● Instruction:
Beginning with the line that holds "grey notebook [204,101,330,154]" and finishing with the line that holds "orange eraser [332,50,368,77]", repeat the listing exactly, leaving every picture out.

(Information Opens)

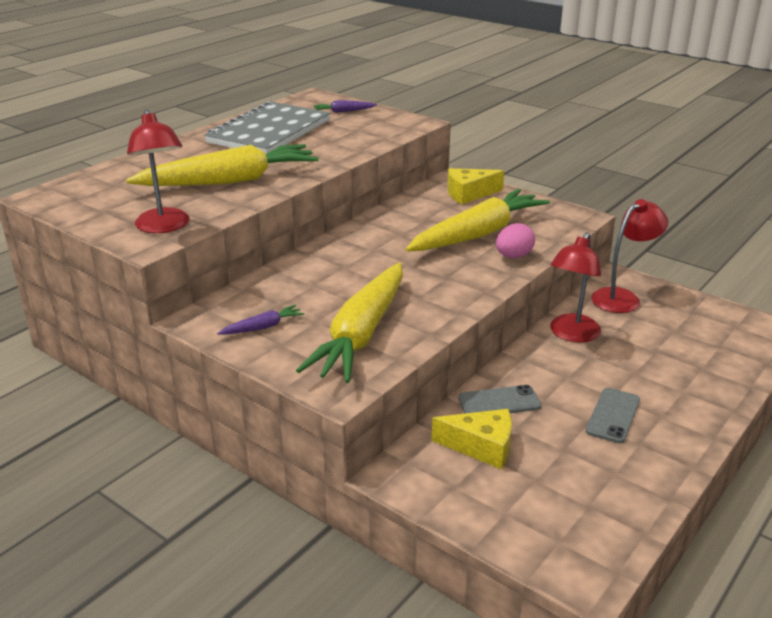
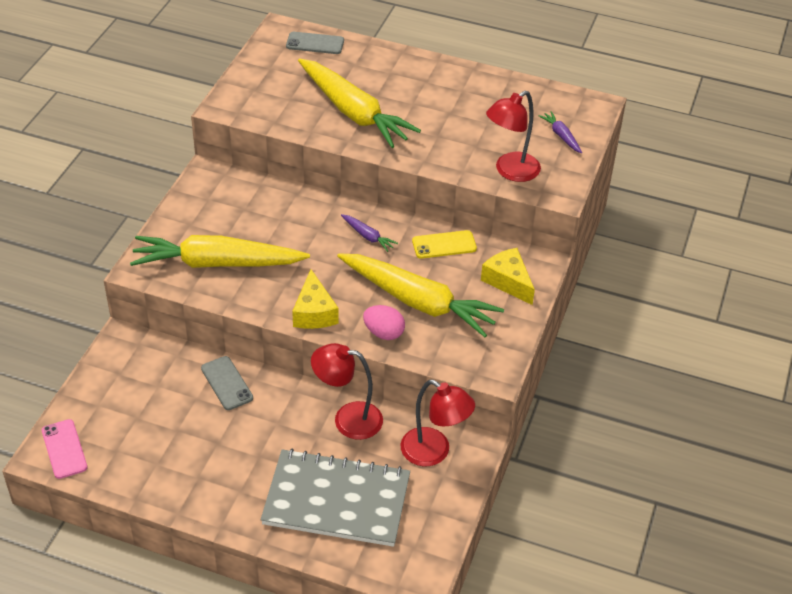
camera: 70 degrees right, 15 degrees up
red lamp [127,109,190,233] -> red lamp moved to [486,91,541,182]
grey notebook [204,101,330,154] -> grey notebook moved to [261,449,410,547]
purple carrot [217,305,304,335] -> purple carrot moved to [341,214,398,252]
yellow cheese [432,409,512,469] -> yellow cheese moved to [292,269,339,329]
grey phone [586,388,640,443] -> grey phone moved to [286,32,344,54]
none -> pink phone [42,419,88,479]
none -> yellow phone [412,230,477,259]

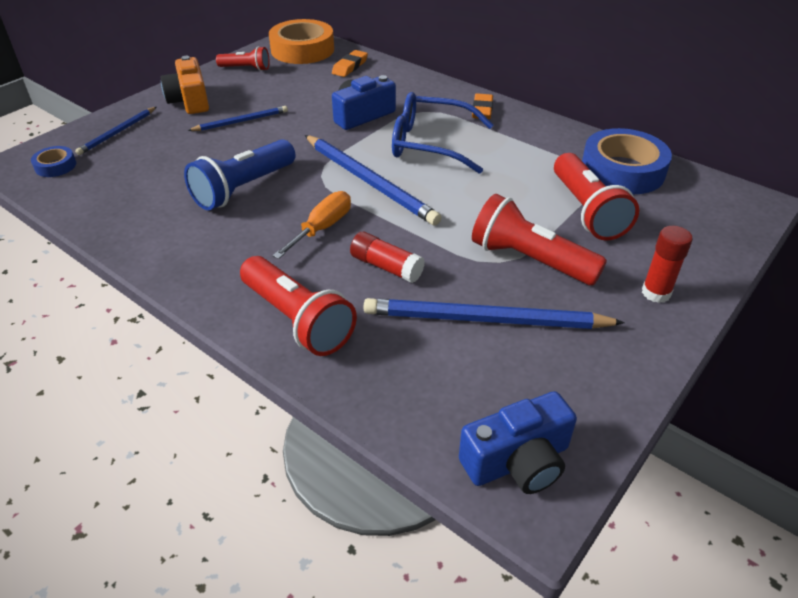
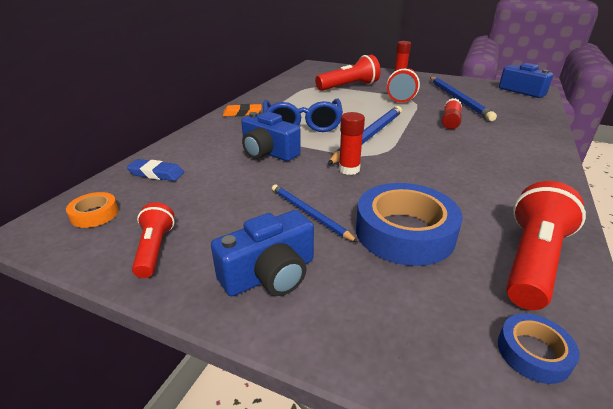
camera: 105 degrees left, 10 degrees down
blue pencil [75,107,156,155] -> none
orange camera [160,56,209,114] -> blue camera [211,210,314,296]
blue flashlight [184,139,296,210] -> none
red flashlight [240,256,357,356] -> red flashlight moved to [506,181,586,310]
orange tape [269,19,334,64] -> orange tape [66,192,119,228], size x0.48
orange screwdriver [272,191,351,259] -> none
orange eraser [332,50,368,77] -> blue eraser [126,159,184,181]
blue tape [582,128,672,194] -> blue tape moved to [356,183,463,266]
none -> red glue stick [339,112,365,175]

(Information Closes)

● Exercise response:
grey notebook [204,101,330,154] -> grey notebook moved to [261,449,410,547]
purple carrot [217,305,304,335] -> purple carrot moved to [341,214,398,252]
yellow cheese [432,409,512,469] -> yellow cheese moved to [292,269,339,329]
grey phone [586,388,640,443] -> grey phone moved to [286,32,344,54]
none -> pink phone [42,419,88,479]
none -> yellow phone [412,230,477,259]

camera: 105 degrees left, 10 degrees down
blue pencil [75,107,156,155] -> none
orange camera [160,56,209,114] -> blue camera [211,210,314,296]
blue flashlight [184,139,296,210] -> none
red flashlight [240,256,357,356] -> red flashlight moved to [506,181,586,310]
orange tape [269,19,334,64] -> orange tape [66,192,119,228], size x0.48
orange screwdriver [272,191,351,259] -> none
orange eraser [332,50,368,77] -> blue eraser [126,159,184,181]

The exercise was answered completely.